Object tracking records:
***

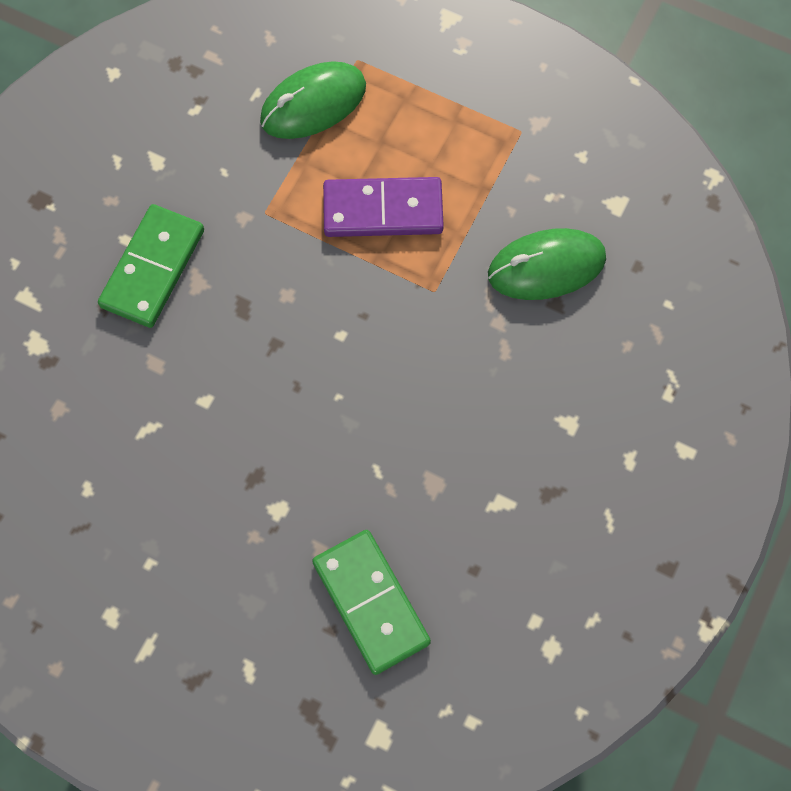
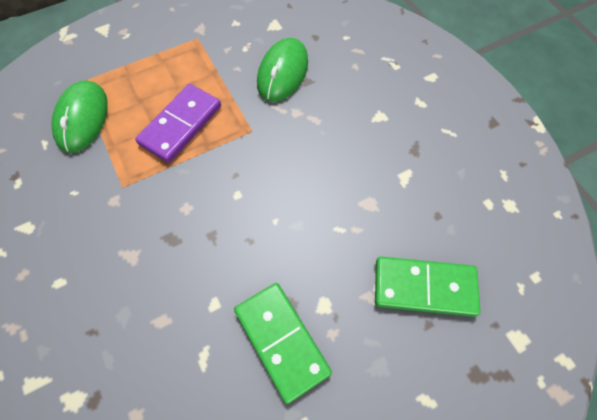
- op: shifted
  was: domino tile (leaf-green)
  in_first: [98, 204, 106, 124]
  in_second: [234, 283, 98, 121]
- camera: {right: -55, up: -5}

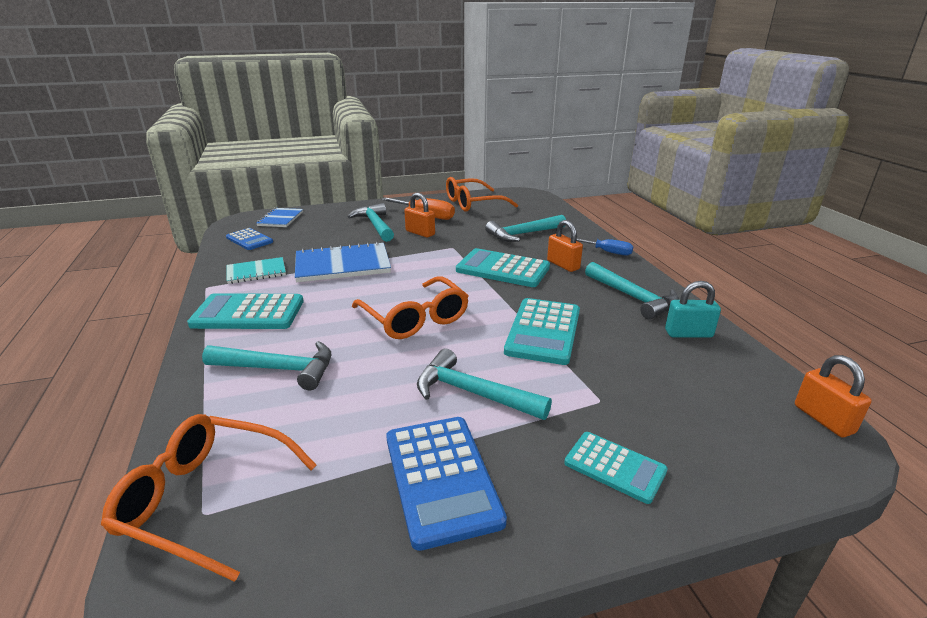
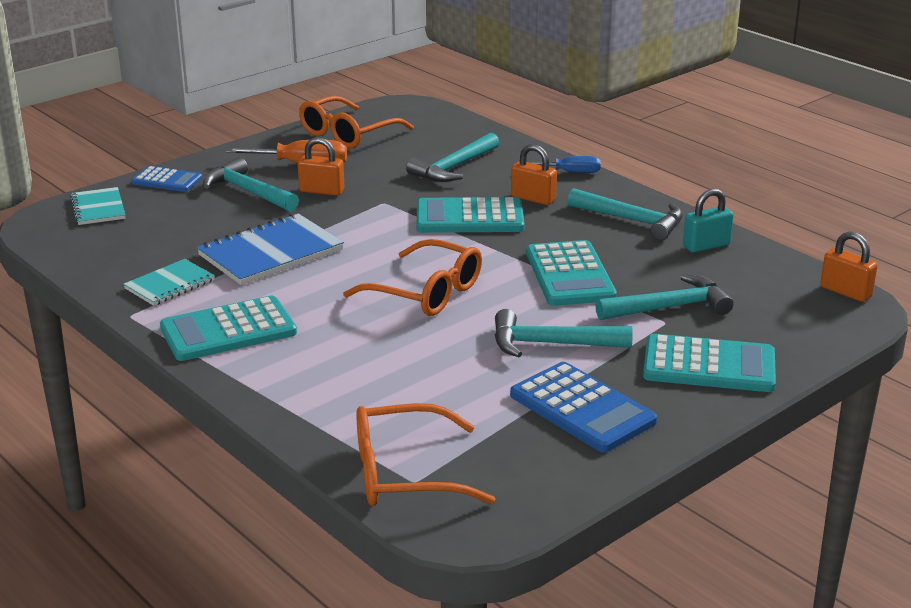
- op: shifted
  was: carpenter's hammer (turquoise)
  in_first: [202, 341, 129, 49]
  in_second: [595, 274, 139, 46]
- op: shifted
  was: adding machine (blue)
  in_first: [226, 228, 47, 22]
  in_second: [132, 166, 70, 26]
- op: repainted
  was: notepad (blue)
  now: notepad (turquoise)
  in_first: [256, 208, 47, 19]
  in_second: [71, 187, 54, 38]
- op: scaled
  was: adding machine (turquoise)
  in_first: [564, 432, 104, 72]
  in_second: [643, 334, 133, 58]
  ratio: 1.63
- camera: {right: -25, up: 0}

***

ACTIVITY:
Nothing but the lines from the one with "in_second: [234, 283, 98, 121]" to the one with "in_first: [226, 228, 47, 22]" above, both included, should be transcribed, exactly and without pictures.

ANSWER BOX:
  in_second: [234, 283, 98, 121]
- camera: {right: -55, up: -5}

- op: shifted
  was: carpenter's hammer (turquoise)
  in_first: [202, 341, 129, 49]
  in_second: [595, 274, 139, 46]
- op: shifted
  was: adding machine (blue)
  in_first: [226, 228, 47, 22]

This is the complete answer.